Activity:
Here are the records. Write out exactly the lines between the one holding "Someone put down the cactus" and the one holding "Someone put down the capsule", inclusive.

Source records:
▼▼▼
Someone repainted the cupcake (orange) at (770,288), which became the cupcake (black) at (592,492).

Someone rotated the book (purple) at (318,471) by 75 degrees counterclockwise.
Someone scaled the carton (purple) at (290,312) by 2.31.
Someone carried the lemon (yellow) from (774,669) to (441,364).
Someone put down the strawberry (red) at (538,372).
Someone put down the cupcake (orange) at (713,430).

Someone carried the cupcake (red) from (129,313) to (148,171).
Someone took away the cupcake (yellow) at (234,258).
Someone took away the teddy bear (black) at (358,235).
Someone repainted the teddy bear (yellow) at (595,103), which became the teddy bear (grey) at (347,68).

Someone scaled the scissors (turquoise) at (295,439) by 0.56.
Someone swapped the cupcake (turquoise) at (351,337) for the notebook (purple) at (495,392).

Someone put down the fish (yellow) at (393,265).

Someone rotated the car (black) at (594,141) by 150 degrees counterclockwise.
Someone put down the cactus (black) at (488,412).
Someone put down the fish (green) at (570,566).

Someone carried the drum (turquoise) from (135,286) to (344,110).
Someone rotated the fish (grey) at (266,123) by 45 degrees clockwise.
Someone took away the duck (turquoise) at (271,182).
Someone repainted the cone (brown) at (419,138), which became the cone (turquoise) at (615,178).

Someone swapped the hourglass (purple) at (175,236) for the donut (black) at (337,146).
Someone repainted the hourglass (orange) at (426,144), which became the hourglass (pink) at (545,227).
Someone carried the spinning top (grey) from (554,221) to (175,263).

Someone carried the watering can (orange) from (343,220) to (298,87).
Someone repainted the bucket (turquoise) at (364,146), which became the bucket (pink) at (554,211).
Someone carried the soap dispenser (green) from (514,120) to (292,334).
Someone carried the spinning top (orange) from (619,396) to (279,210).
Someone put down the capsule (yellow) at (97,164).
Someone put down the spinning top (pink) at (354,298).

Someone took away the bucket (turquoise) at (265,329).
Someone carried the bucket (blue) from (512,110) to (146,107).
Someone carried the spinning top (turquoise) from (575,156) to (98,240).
▲▲▲
Response to the exercise:
Someone put down the cactus (black) at (488,412).
Someone put down the fish (green) at (570,566).

Someone carried the drum (turquoise) from (135,286) to (344,110).
Someone rotated the fish (grey) at (266,123) by 45 degrees clockwise.
Someone took away the duck (turquoise) at (271,182).
Someone repainted the cone (brown) at (419,138), which became the cone (turquoise) at (615,178).

Someone swapped the hourglass (purple) at (175,236) for the donut (black) at (337,146).
Someone repainted the hourglass (orange) at (426,144), which became the hourglass (pink) at (545,227).
Someone carried the spinning top (grey) from (554,221) to (175,263).

Someone carried the watering can (orange) from (343,220) to (298,87).
Someone repainted the bucket (turquoise) at (364,146), which became the bucket (pink) at (554,211).
Someone carried the soap dispenser (green) from (514,120) to (292,334).
Someone carried the spinning top (orange) from (619,396) to (279,210).
Someone put down the capsule (yellow) at (97,164).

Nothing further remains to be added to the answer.